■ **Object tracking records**
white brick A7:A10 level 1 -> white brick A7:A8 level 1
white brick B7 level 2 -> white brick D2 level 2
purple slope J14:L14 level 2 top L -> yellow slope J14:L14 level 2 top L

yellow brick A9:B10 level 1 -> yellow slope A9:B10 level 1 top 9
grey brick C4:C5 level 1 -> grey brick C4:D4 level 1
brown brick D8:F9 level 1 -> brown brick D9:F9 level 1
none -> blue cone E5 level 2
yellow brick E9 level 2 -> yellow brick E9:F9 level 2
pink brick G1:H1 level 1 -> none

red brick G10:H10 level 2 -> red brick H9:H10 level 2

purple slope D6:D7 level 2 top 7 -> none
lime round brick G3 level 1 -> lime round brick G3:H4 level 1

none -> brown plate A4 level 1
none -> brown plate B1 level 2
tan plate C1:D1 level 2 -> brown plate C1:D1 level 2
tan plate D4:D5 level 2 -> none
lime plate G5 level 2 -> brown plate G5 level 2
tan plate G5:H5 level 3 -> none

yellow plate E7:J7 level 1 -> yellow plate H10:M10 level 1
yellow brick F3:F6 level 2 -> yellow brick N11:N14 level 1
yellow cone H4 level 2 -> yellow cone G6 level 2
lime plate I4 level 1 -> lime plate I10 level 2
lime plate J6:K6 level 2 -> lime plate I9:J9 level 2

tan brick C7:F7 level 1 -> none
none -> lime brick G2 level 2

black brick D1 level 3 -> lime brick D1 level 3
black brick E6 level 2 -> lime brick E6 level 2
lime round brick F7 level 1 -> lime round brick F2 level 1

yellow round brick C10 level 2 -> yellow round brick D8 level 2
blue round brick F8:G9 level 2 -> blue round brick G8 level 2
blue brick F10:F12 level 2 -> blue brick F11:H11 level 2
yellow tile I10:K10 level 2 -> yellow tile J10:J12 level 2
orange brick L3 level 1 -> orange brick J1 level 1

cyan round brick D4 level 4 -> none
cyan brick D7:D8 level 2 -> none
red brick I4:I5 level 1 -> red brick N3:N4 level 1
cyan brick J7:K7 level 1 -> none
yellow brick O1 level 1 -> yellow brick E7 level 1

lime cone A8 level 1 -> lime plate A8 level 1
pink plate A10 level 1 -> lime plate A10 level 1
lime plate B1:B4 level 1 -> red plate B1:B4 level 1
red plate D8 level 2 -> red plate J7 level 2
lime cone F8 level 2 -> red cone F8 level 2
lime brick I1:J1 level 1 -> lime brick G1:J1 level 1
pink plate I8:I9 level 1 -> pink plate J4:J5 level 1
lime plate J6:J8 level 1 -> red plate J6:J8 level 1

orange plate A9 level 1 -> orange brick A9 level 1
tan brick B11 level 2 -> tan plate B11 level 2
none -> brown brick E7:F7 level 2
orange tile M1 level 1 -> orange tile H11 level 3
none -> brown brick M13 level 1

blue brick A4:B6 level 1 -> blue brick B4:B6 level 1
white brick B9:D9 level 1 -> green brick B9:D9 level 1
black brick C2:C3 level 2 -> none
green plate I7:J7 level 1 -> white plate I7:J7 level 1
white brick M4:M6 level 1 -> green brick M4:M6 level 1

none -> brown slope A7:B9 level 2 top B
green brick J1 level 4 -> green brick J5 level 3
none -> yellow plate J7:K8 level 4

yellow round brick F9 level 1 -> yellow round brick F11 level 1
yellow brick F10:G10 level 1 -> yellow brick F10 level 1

■ **What the task asks**
What is needed is the number of lines above that include the string "brown", and nothing else.

■ **Answer to this problem**
8